Stored items:
☆ ☆ ☆ ☆

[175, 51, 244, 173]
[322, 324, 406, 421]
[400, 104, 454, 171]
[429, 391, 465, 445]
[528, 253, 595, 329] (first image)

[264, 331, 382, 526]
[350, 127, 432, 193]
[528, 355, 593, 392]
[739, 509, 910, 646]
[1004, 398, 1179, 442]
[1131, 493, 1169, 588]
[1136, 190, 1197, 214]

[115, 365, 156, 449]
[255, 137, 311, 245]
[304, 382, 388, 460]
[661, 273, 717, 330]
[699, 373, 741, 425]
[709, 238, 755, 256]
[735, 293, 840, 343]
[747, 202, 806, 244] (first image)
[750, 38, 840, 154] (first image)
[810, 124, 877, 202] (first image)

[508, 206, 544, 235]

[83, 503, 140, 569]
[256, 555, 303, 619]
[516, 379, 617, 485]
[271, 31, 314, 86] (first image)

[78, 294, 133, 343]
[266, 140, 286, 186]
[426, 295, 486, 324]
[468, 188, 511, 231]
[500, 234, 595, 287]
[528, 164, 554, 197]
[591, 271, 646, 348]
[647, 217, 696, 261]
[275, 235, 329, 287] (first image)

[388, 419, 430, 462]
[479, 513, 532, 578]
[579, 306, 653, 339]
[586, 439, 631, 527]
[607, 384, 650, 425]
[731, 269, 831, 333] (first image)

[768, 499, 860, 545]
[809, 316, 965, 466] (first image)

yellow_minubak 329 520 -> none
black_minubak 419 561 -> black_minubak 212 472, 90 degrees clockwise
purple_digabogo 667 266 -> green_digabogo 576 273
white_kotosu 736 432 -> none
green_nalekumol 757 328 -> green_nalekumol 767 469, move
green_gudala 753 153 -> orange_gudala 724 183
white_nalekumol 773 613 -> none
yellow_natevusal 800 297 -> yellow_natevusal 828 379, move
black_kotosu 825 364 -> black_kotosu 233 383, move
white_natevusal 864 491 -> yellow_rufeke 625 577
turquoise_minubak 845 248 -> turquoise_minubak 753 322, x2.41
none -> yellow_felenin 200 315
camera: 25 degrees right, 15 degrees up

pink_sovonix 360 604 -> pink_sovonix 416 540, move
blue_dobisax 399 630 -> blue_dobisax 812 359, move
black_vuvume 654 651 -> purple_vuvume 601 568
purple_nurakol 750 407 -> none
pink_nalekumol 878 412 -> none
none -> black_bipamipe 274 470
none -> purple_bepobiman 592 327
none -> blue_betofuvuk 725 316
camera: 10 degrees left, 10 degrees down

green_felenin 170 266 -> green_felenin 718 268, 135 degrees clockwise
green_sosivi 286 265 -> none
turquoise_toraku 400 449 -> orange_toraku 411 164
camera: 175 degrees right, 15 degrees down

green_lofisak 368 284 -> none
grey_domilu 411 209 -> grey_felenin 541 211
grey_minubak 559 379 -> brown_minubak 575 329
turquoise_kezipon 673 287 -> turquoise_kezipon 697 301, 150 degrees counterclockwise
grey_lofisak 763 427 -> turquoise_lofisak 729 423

☆ ☆ ☆ ☆

**THE PROBLEM**
Every record above needs to be given again exactly.

**RESPONSE BOX**
[175, 51, 244, 173]
[322, 324, 406, 421]
[400, 104, 454, 171]
[429, 391, 465, 445]
[528, 253, 595, 329] (first image)

[264, 331, 382, 526]
[350, 127, 432, 193]
[528, 355, 593, 392]
[739, 509, 910, 646]
[1004, 398, 1179, 442]
[1131, 493, 1169, 588]
[1136, 190, 1197, 214]

[115, 365, 156, 449]
[255, 137, 311, 245]
[304, 382, 388, 460]
[661, 273, 717, 330]
[699, 373, 741, 425]
[709, 238, 755, 256]
[735, 293, 840, 343]
[747, 202, 806, 244] (first image)
[750, 38, 840, 154] (first image)
[810, 124, 877, 202] (first image)

[508, 206, 544, 235]

[83, 503, 140, 569]
[256, 555, 303, 619]
[516, 379, 617, 485]
[271, 31, 314, 86] (first image)

[78, 294, 133, 343]
[266, 140, 286, 186]
[426, 295, 486, 324]
[468, 188, 511, 231]
[500, 234, 595, 287]
[528, 164, 554, 197]
[591, 271, 646, 348]
[647, 217, 696, 261]
[275, 235, 329, 287] (first image)

[388, 419, 430, 462]
[479, 513, 532, 578]
[579, 306, 653, 339]
[586, 439, 631, 527]
[607, 384, 650, 425]
[731, 269, 831, 333] (first image)

[768, 499, 860, 545]
[809, 316, 965, 466] (first image)

yellow_minubak 329 520 -> none
black_minubak 419 561 -> black_minubak 212 472, 90 degrees clockwise
purple_digabogo 667 266 -> green_digabogo 576 273
white_kotosu 736 432 -> none
green_nalekumol 757 328 -> green_nalekumol 767 469, move
green_gudala 753 153 -> orange_gudala 724 183
white_nalekumol 773 613 -> none
yellow_natevusal 800 297 -> yellow_natevusal 828 379, move
black_kotosu 825 364 -> black_kotosu 233 383, move
white_natevusal 864 491 -> yellow_rufeke 625 577
turquoise_minubak 845 248 -> turquoise_minubak 753 322, x2.41
none -> yellow_felenin 200 315
camera: 25 degrees right, 15 degrees up

pink_sovonix 360 604 -> pink_sovonix 416 540, move
blue_dobisax 399 630 -> blue_dobisax 812 359, move
black_vuvume 654 651 -> purple_vuvume 601 568
purple_nurakol 750 407 -> none
pink_nalekumol 878 412 -> none
none -> black_bipamipe 274 470
none -> purple_bepobiman 592 327
none -> blue_betofuvuk 725 316
camera: 10 degrees left, 10 degrees down

green_felenin 170 266 -> green_felenin 718 268, 135 degrees clockwise
green_sosivi 286 265 -> none
turquoise_toraku 400 449 -> orange_toraku 411 164
camera: 175 degrees right, 15 degrees down

green_lofisak 368 284 -> none
grey_domilu 411 209 -> grey_felenin 541 211
grey_minubak 559 379 -> brown_minubak 575 329
turquoise_kezipon 673 287 -> turquoise_kezipon 697 301, 150 degrees counterclockwise
grey_lofisak 763 427 -> turquoise_lofisak 729 423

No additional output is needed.